#### STUDY MATERIAL

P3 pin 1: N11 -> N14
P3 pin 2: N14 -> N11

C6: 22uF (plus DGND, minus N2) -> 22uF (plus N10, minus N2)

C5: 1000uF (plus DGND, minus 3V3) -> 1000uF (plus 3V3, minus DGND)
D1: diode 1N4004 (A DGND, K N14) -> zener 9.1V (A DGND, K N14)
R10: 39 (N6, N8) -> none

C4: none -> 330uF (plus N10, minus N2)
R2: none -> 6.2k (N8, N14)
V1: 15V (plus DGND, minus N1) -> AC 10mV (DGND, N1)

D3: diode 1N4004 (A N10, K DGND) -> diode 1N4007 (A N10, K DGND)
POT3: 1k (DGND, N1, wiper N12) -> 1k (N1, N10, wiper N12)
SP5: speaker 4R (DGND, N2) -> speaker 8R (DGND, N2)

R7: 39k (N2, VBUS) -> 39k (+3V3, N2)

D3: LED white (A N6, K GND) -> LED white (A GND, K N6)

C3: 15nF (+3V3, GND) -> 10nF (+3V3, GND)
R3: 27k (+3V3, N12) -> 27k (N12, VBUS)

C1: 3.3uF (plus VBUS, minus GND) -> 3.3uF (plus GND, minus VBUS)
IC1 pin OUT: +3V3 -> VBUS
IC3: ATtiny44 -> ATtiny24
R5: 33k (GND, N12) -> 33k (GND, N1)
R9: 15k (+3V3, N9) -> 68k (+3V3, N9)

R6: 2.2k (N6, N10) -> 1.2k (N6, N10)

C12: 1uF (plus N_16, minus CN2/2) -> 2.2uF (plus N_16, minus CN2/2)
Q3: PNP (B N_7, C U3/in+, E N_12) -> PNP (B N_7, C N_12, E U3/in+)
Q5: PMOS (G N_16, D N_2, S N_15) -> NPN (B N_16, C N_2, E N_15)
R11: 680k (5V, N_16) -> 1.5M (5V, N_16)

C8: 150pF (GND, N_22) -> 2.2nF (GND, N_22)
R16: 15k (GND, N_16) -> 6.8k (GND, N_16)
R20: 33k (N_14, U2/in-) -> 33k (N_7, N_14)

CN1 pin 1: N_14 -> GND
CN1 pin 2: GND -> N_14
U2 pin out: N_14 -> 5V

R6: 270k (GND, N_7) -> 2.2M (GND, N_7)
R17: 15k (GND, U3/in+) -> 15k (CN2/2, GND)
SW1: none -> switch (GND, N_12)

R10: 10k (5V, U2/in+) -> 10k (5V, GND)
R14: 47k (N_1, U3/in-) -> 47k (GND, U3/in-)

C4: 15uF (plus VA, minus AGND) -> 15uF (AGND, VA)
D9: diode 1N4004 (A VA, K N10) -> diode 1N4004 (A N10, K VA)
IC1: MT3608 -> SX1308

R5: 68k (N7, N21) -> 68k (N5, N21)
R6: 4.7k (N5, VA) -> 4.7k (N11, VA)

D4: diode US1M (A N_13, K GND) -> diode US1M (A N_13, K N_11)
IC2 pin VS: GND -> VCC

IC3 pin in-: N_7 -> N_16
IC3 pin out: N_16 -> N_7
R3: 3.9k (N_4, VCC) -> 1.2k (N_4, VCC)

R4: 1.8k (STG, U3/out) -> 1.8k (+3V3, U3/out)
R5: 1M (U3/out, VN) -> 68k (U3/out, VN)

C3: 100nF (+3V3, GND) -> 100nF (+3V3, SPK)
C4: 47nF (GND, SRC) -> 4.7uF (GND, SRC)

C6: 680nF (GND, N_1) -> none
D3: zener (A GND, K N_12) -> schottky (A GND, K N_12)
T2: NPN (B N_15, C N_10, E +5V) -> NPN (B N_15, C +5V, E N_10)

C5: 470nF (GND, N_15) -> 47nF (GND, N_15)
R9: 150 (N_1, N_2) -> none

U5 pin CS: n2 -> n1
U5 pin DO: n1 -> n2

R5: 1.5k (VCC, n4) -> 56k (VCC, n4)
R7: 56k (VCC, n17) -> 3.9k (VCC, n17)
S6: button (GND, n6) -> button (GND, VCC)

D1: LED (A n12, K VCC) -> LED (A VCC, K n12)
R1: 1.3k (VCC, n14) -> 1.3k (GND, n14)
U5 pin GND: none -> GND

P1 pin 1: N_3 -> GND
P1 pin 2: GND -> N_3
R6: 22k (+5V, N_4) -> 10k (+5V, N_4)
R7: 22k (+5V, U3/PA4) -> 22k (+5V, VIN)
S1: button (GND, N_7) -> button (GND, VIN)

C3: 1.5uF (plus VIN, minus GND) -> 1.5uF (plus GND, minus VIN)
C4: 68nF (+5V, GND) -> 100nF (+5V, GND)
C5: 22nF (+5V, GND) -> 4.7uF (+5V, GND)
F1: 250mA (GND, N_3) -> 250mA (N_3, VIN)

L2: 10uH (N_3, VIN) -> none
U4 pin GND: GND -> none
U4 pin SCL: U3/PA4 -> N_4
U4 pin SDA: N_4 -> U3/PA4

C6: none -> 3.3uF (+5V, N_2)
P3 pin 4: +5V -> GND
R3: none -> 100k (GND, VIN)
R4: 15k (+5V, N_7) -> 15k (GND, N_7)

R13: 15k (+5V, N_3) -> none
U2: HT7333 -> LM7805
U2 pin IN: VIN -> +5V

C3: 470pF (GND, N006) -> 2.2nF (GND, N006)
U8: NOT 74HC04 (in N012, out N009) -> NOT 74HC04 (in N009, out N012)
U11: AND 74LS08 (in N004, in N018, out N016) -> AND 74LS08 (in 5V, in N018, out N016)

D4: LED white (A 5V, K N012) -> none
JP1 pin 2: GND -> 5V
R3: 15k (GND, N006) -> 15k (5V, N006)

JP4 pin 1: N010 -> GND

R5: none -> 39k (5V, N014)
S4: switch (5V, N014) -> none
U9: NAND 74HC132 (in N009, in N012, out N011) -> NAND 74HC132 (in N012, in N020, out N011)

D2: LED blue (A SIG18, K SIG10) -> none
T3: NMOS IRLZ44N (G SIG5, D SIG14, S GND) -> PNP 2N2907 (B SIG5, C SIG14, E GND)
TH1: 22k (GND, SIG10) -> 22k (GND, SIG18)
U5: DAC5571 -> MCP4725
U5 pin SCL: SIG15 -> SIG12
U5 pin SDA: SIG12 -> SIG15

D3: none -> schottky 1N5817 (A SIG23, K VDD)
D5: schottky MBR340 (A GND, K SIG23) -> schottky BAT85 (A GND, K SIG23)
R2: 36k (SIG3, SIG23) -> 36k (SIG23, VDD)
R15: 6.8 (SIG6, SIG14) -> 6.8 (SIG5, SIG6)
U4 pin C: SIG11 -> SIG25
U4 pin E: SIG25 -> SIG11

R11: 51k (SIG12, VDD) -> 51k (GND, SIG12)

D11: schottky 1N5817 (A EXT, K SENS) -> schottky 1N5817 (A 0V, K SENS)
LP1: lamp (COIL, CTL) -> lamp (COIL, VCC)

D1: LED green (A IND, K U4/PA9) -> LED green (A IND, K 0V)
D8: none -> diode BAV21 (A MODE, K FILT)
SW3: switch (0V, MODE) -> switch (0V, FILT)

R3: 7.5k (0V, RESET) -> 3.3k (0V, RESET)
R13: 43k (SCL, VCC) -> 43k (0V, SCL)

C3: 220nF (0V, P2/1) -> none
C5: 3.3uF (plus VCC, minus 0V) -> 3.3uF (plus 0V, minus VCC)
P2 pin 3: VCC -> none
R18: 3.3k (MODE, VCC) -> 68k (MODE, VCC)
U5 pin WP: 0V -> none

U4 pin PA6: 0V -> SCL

########

YOUR INSTRUCTIONS >>
Reproduce the entries above exactly, but only the lines between the line holding "R7: 56k (VCC, n17) -> 3.9k (VCC, n17)" and the line holding "R4: 15k (+5V, N_7) -> 15k (GND, N_7)", inclusive.

RESPONSE TO THIS EXERCISE >>
R7: 56k (VCC, n17) -> 3.9k (VCC, n17)
S6: button (GND, n6) -> button (GND, VCC)

D1: LED (A n12, K VCC) -> LED (A VCC, K n12)
R1: 1.3k (VCC, n14) -> 1.3k (GND, n14)
U5 pin GND: none -> GND

P1 pin 1: N_3 -> GND
P1 pin 2: GND -> N_3
R6: 22k (+5V, N_4) -> 10k (+5V, N_4)
R7: 22k (+5V, U3/PA4) -> 22k (+5V, VIN)
S1: button (GND, N_7) -> button (GND, VIN)

C3: 1.5uF (plus VIN, minus GND) -> 1.5uF (plus GND, minus VIN)
C4: 68nF (+5V, GND) -> 100nF (+5V, GND)
C5: 22nF (+5V, GND) -> 4.7uF (+5V, GND)
F1: 250mA (GND, N_3) -> 250mA (N_3, VIN)

L2: 10uH (N_3, VIN) -> none
U4 pin GND: GND -> none
U4 pin SCL: U3/PA4 -> N_4
U4 pin SDA: N_4 -> U3/PA4

C6: none -> 3.3uF (+5V, N_2)
P3 pin 4: +5V -> GND
R3: none -> 100k (GND, VIN)
R4: 15k (+5V, N_7) -> 15k (GND, N_7)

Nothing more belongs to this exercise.